__The problem__
Output exactly, and only, the lines below from the one with "J2 pin 2: 0V -> CT" down to the one with "R5: 47k (CT2, VDD) -> 47k (CT2, DIS2)". Include both end lines and no pictures.

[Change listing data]
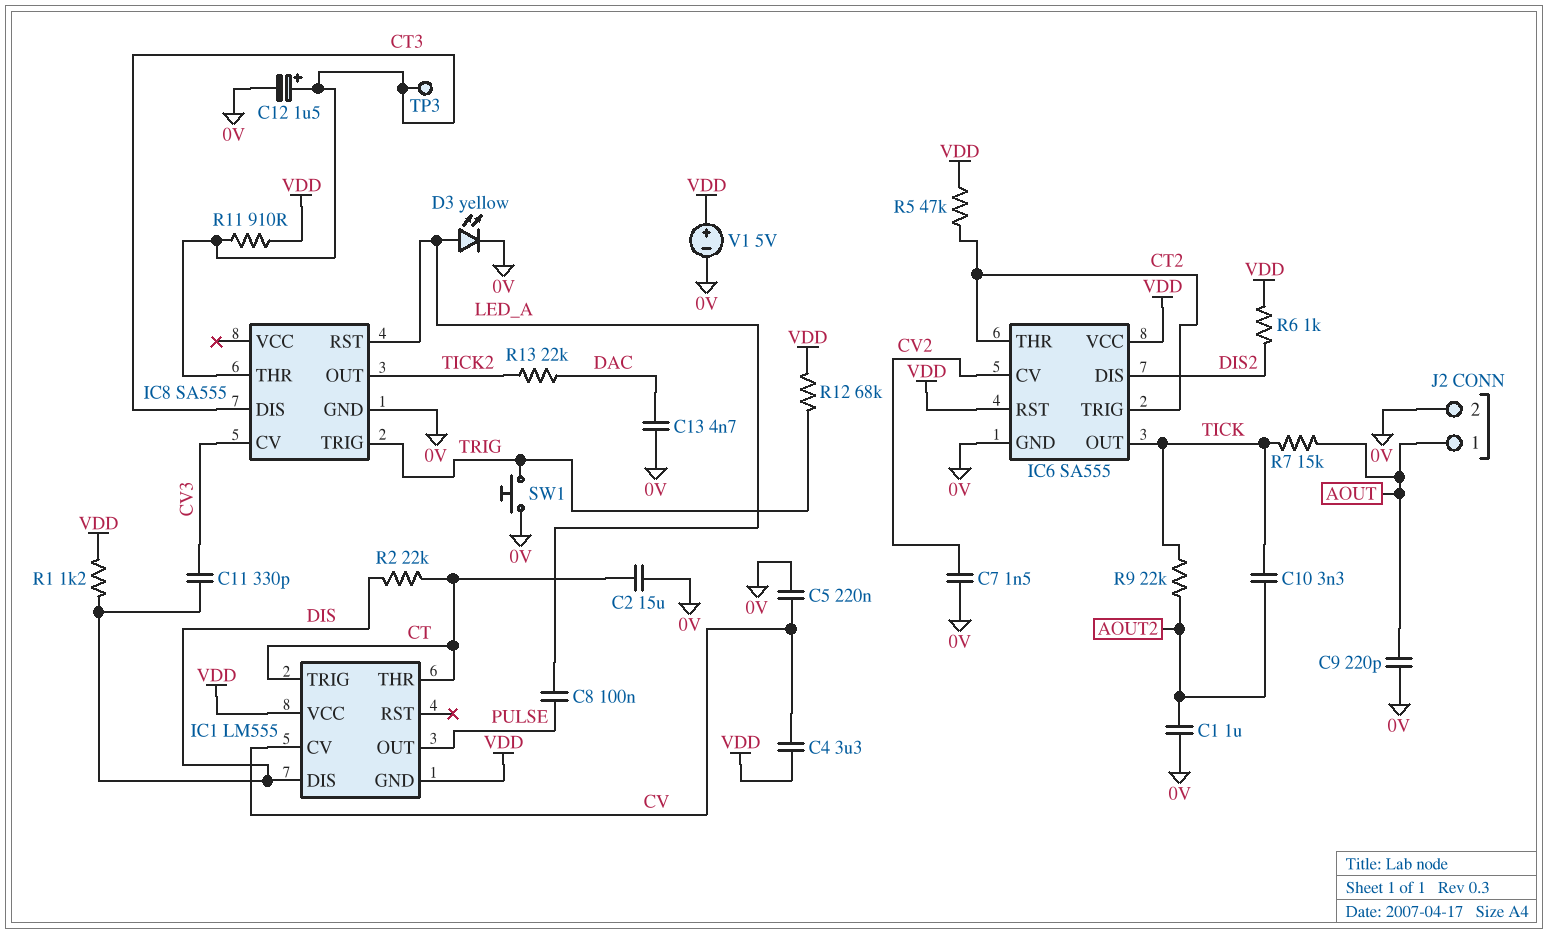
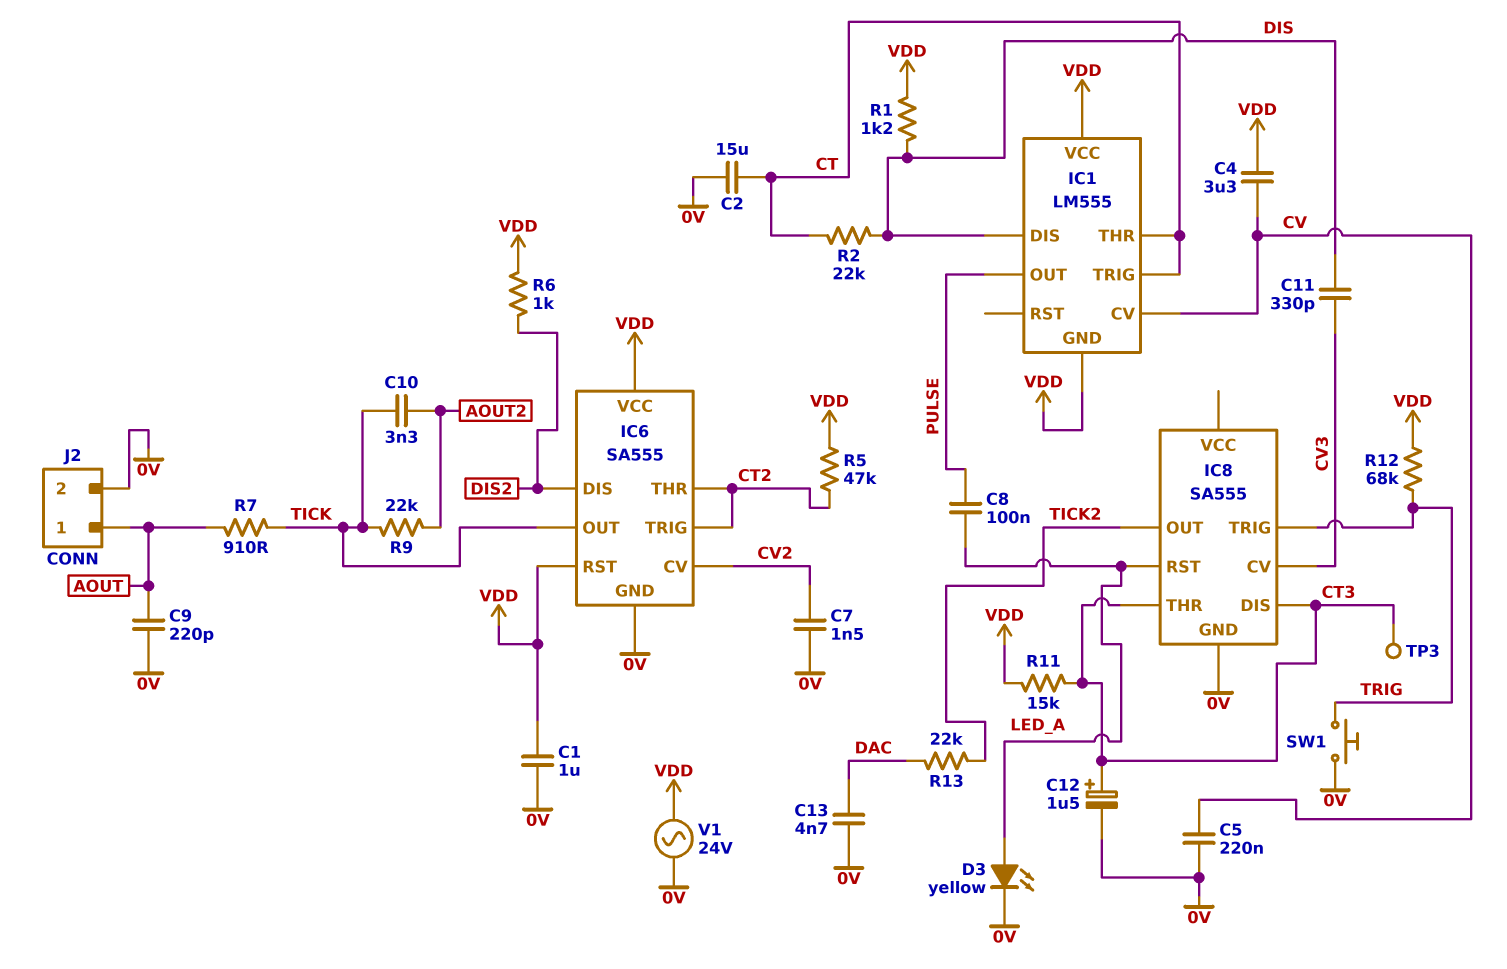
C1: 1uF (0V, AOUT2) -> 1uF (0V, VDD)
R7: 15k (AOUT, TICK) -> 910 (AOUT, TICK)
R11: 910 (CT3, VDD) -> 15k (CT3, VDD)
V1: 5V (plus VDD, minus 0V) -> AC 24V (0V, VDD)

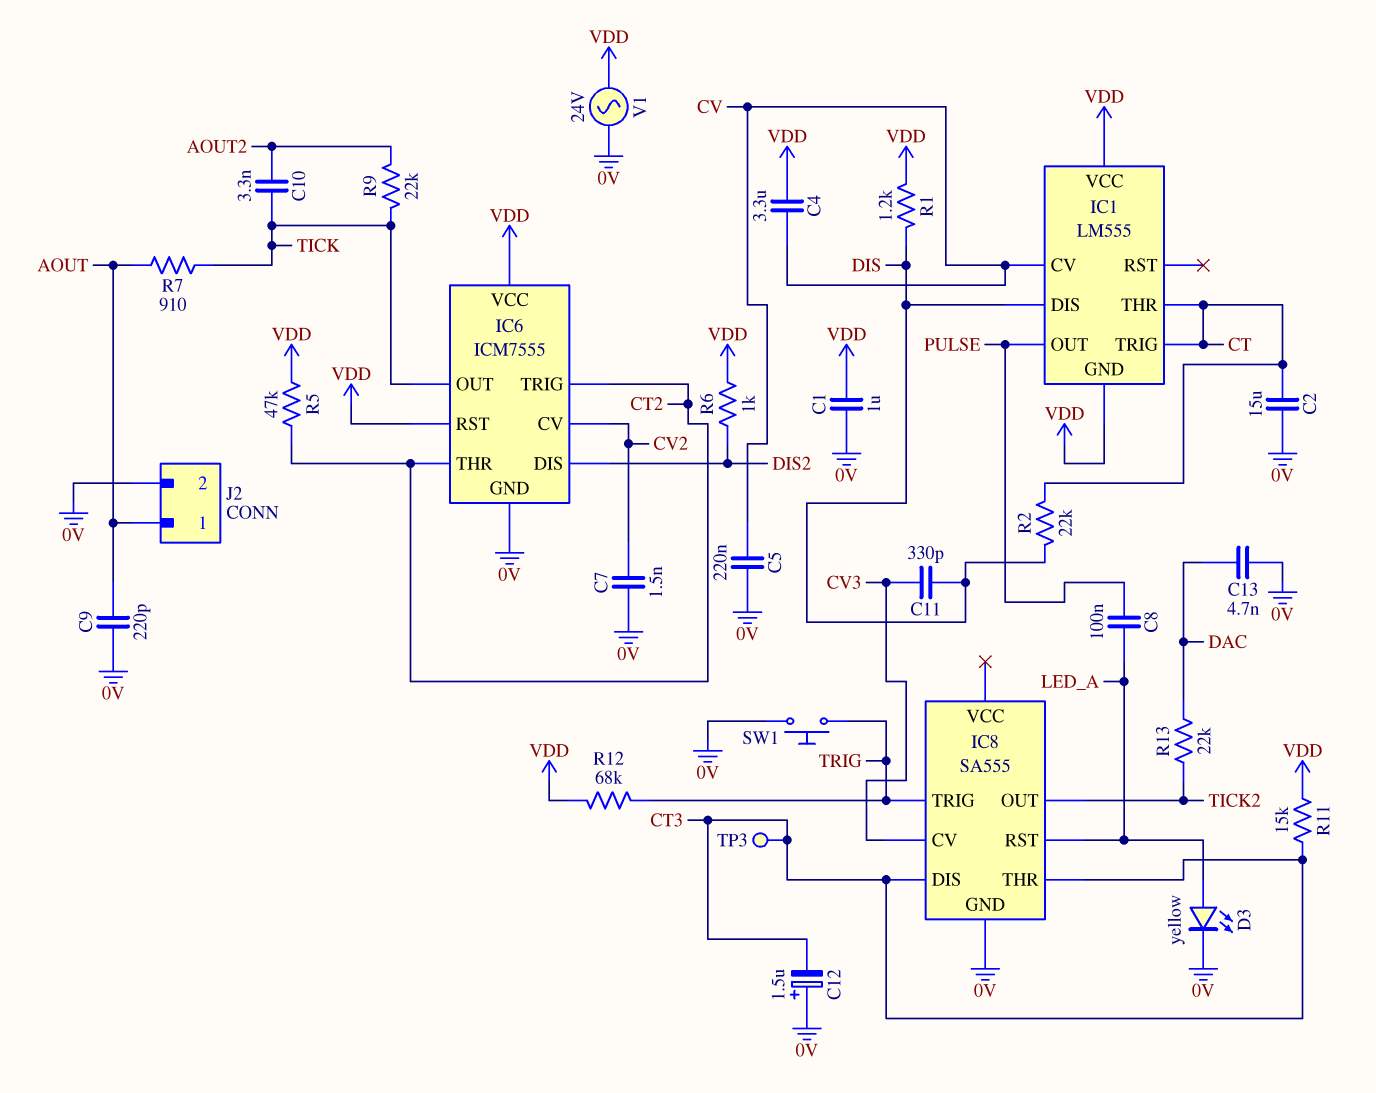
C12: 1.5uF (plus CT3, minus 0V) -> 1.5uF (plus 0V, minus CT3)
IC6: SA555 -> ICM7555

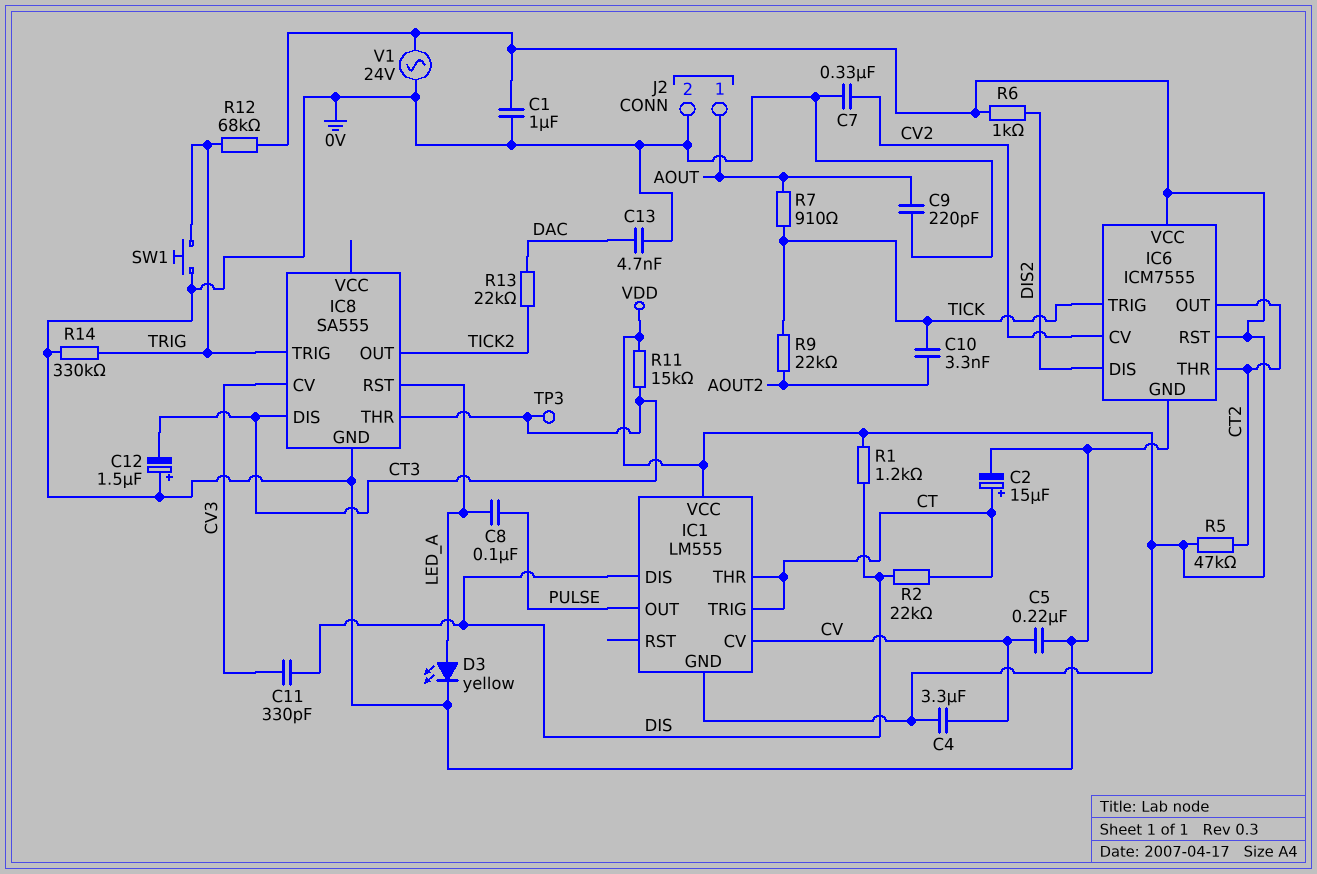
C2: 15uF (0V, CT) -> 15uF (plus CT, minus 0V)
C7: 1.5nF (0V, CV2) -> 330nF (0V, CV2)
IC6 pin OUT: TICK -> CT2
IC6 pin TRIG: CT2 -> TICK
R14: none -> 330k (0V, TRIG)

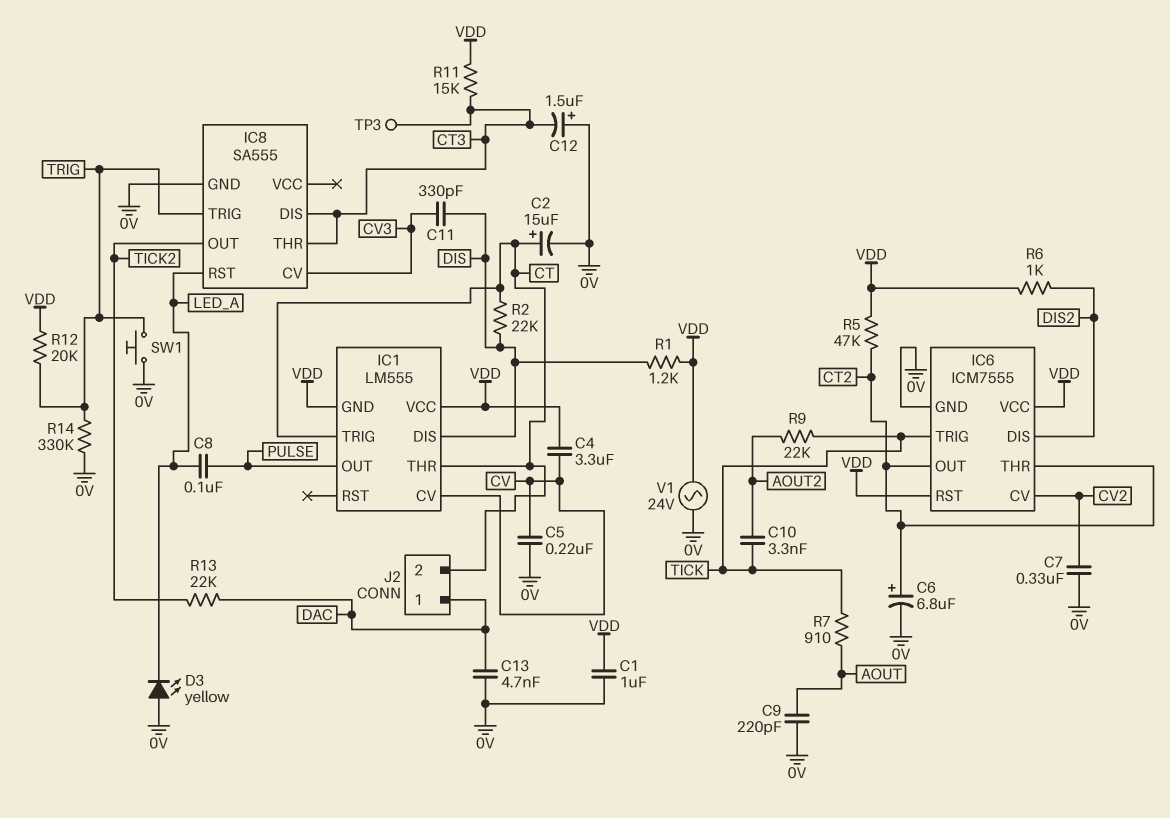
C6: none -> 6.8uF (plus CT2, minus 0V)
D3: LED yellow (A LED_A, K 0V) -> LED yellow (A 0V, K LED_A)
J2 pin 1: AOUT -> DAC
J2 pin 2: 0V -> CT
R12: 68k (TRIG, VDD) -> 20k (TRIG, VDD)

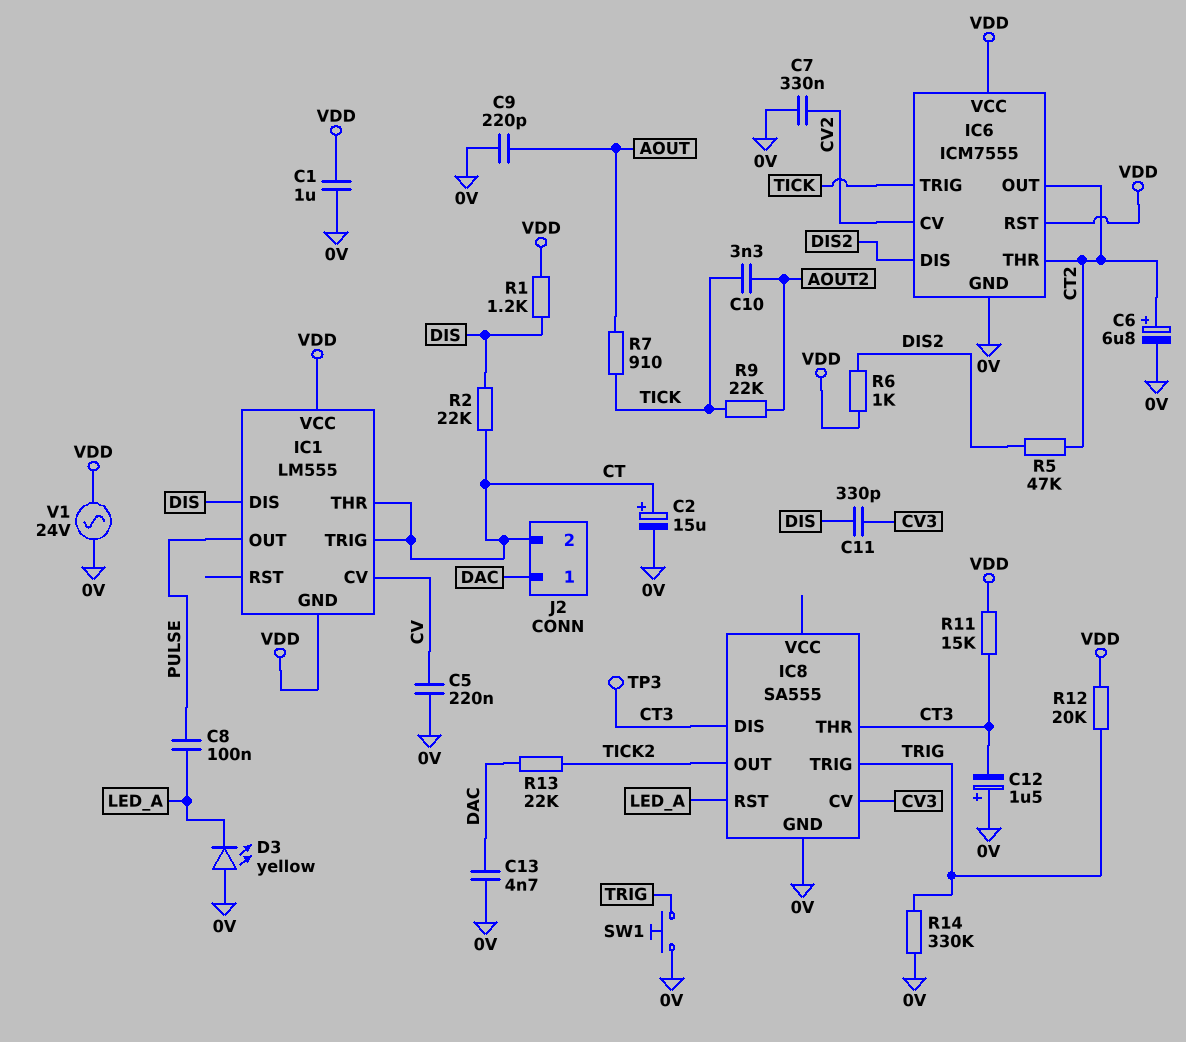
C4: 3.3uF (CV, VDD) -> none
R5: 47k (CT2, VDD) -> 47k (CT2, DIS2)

...

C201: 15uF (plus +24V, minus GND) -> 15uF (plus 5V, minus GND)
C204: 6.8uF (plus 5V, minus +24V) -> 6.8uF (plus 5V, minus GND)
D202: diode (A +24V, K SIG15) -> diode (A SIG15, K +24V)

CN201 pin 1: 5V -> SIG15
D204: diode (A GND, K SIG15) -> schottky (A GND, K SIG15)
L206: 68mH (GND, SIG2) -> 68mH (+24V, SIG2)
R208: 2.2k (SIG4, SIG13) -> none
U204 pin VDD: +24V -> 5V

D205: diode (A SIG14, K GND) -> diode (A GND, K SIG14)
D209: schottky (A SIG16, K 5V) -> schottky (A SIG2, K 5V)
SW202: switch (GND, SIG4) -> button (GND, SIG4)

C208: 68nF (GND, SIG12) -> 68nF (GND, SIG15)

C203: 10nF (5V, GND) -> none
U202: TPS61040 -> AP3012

__Solved exercise__
J2 pin 2: 0V -> CT
R12: 68k (TRIG, VDD) -> 20k (TRIG, VDD)

C4: 3.3uF (CV, VDD) -> none
R5: 47k (CT2, VDD) -> 47k (CT2, DIS2)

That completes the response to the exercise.